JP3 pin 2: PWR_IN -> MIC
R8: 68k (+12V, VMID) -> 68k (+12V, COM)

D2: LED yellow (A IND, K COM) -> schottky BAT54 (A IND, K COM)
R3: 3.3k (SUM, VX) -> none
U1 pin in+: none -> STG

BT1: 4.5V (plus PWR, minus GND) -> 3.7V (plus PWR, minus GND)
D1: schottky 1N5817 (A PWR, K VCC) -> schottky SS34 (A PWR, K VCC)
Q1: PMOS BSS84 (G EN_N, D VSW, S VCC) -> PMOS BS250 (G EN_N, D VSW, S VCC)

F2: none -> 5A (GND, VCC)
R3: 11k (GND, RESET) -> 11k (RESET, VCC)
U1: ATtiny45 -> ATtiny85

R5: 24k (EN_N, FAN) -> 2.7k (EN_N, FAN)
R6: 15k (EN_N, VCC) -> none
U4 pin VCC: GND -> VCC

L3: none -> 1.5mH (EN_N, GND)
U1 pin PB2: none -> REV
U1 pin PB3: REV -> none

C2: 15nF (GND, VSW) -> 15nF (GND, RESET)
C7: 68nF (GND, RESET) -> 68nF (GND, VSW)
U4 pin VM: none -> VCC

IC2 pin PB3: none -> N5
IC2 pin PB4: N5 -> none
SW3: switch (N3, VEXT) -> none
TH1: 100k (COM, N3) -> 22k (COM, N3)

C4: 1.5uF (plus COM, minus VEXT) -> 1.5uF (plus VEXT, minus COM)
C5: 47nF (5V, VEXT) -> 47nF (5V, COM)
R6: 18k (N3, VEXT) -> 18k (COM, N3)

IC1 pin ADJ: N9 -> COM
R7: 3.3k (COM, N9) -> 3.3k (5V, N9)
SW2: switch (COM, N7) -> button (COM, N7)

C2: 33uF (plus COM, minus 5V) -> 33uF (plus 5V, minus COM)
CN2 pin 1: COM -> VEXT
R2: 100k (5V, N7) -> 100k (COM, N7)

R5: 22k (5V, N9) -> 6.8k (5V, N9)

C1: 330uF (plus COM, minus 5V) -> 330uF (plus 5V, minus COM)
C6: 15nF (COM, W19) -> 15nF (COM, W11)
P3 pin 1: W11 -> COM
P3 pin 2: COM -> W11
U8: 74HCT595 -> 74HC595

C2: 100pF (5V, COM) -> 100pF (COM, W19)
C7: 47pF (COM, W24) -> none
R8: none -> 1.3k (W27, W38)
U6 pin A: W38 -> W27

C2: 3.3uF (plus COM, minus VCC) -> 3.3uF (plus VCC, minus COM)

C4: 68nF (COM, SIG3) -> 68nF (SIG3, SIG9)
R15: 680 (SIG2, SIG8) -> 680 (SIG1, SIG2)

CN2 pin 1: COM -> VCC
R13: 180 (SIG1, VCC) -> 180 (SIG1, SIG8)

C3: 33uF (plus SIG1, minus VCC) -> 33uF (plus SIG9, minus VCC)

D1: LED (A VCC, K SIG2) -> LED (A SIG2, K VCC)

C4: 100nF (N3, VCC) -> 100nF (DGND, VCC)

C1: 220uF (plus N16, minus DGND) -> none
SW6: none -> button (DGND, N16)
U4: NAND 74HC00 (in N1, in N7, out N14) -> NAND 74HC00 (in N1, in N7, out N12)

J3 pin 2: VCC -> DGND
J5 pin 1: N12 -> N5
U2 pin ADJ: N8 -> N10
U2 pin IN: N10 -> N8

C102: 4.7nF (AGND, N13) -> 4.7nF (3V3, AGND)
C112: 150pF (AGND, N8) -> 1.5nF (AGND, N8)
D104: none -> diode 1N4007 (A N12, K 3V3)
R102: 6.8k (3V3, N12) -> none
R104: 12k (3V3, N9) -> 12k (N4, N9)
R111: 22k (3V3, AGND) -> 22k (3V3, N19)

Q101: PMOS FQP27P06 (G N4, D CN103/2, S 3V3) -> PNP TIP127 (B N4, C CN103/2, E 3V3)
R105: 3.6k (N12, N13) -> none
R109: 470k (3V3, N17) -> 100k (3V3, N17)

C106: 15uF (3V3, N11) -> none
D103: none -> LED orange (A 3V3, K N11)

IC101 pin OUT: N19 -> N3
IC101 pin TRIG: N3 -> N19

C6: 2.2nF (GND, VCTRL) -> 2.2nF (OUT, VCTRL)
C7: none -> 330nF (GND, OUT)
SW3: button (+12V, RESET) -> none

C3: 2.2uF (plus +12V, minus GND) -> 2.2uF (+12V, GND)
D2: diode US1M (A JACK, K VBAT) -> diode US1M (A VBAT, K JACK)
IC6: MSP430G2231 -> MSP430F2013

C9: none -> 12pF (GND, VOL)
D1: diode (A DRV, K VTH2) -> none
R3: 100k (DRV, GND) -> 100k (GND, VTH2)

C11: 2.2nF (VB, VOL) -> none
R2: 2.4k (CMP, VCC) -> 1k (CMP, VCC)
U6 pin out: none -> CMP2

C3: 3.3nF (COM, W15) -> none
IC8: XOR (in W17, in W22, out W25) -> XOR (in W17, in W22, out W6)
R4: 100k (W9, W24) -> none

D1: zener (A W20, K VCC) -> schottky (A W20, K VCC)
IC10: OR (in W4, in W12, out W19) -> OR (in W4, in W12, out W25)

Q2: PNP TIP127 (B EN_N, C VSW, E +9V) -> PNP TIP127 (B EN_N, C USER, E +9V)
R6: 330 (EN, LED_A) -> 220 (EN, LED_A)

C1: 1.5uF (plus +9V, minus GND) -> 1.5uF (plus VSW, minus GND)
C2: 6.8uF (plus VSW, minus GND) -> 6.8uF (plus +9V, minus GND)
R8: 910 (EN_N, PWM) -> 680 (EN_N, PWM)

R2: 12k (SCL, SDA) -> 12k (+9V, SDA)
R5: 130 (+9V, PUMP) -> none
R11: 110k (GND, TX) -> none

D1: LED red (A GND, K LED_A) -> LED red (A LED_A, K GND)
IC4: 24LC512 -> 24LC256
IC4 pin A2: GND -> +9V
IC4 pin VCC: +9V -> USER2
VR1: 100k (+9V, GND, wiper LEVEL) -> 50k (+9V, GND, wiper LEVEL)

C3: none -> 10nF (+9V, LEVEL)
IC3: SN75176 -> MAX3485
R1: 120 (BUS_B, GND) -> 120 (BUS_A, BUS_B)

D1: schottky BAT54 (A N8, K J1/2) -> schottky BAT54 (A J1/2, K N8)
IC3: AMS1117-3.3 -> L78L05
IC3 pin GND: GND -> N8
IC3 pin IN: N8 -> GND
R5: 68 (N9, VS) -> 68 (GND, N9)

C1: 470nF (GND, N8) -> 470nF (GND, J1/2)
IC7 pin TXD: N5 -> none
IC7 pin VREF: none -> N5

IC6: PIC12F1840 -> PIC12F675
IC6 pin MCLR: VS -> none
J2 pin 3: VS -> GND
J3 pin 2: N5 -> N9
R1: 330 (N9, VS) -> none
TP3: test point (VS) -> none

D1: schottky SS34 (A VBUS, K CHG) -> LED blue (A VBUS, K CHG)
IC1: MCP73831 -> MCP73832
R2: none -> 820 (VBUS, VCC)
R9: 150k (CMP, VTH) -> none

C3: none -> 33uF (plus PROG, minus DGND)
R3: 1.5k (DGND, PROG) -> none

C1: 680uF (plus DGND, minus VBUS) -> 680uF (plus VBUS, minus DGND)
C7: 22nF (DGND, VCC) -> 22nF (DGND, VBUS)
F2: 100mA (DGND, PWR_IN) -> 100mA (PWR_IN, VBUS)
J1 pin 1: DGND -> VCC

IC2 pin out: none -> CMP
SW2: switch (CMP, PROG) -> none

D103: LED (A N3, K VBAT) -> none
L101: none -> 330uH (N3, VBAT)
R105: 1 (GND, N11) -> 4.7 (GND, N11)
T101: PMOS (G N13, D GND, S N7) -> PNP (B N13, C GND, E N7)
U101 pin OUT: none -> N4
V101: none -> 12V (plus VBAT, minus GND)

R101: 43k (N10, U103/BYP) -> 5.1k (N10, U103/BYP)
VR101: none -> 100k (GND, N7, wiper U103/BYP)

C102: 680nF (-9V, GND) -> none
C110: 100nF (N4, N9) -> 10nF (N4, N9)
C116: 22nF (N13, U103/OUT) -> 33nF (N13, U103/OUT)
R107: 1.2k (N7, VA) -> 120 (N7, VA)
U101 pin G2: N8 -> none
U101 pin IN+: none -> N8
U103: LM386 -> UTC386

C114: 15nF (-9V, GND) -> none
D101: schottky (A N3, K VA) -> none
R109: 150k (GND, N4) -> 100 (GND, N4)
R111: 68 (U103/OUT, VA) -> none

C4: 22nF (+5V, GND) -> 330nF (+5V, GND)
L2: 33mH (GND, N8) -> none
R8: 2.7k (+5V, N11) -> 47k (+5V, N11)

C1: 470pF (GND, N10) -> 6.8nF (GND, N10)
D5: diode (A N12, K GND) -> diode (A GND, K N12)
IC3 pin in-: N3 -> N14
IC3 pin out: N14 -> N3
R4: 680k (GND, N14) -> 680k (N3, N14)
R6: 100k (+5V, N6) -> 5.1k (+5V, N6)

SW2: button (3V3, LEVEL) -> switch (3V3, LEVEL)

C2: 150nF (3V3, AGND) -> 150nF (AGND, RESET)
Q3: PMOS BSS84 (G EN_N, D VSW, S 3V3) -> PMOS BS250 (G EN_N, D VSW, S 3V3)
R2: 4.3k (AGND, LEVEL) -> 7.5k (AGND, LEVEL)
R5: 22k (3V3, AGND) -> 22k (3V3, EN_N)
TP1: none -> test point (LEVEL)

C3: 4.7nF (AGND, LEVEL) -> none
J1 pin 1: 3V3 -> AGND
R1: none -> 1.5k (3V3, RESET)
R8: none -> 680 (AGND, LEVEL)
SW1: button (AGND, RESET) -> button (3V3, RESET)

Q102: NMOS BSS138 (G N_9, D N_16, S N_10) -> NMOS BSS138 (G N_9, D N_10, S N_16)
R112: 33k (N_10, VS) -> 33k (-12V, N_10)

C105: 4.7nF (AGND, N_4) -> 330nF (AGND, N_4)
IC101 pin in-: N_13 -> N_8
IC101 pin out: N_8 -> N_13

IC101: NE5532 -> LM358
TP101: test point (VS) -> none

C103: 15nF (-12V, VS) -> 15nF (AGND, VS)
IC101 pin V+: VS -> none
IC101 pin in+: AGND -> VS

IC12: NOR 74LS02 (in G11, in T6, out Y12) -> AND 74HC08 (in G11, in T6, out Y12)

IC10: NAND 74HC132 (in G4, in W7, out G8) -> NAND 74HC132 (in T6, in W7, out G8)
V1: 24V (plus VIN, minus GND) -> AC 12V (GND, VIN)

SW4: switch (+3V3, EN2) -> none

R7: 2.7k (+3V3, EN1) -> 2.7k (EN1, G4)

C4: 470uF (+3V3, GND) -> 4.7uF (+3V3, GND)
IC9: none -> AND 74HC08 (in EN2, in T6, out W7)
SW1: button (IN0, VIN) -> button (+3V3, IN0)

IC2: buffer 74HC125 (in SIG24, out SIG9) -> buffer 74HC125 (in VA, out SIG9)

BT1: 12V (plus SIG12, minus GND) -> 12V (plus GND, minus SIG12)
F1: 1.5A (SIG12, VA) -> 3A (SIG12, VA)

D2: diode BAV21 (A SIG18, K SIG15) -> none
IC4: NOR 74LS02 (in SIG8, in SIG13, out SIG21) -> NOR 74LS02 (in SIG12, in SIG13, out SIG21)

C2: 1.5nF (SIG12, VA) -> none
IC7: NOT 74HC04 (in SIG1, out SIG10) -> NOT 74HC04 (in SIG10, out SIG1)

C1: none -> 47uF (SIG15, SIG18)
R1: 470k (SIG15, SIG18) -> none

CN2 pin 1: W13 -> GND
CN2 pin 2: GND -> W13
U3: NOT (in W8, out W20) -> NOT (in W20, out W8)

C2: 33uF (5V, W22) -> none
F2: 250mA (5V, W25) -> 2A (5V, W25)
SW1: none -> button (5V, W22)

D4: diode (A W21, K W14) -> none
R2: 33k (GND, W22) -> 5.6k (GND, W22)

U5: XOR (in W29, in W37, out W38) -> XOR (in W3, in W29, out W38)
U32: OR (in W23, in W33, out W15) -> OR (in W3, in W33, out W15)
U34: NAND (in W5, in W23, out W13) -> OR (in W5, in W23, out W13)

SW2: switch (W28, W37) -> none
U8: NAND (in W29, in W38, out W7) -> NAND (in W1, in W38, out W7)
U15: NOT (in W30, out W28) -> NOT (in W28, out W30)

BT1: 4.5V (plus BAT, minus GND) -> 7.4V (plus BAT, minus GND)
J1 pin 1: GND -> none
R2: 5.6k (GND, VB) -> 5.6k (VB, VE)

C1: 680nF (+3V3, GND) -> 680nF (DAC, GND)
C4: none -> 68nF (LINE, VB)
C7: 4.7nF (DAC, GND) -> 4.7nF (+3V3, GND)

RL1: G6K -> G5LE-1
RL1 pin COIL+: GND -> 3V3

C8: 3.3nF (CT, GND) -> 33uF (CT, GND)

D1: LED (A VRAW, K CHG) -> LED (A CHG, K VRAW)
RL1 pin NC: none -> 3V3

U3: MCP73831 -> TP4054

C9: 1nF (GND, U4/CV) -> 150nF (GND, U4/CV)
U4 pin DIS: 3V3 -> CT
------------------------------------
◆ **Instructions for the task**: Take the stretch of lines above from the one containing "U1: ATtiny45 -> ATtiny85" through the one containing "SW2: switch (COM, N7) -> button (COM, N7)" and repeat it exactly, adding no other line.

◆ **Answer to the problem**:
U1: ATtiny45 -> ATtiny85

R5: 24k (EN_N, FAN) -> 2.7k (EN_N, FAN)
R6: 15k (EN_N, VCC) -> none
U4 pin VCC: GND -> VCC

L3: none -> 1.5mH (EN_N, GND)
U1 pin PB2: none -> REV
U1 pin PB3: REV -> none

C2: 15nF (GND, VSW) -> 15nF (GND, RESET)
C7: 68nF (GND, RESET) -> 68nF (GND, VSW)
U4 pin VM: none -> VCC

IC2 pin PB3: none -> N5
IC2 pin PB4: N5 -> none
SW3: switch (N3, VEXT) -> none
TH1: 100k (COM, N3) -> 22k (COM, N3)

C4: 1.5uF (plus COM, minus VEXT) -> 1.5uF (plus VEXT, minus COM)
C5: 47nF (5V, VEXT) -> 47nF (5V, COM)
R6: 18k (N3, VEXT) -> 18k (COM, N3)

IC1 pin ADJ: N9 -> COM
R7: 3.3k (COM, N9) -> 3.3k (5V, N9)
SW2: switch (COM, N7) -> button (COM, N7)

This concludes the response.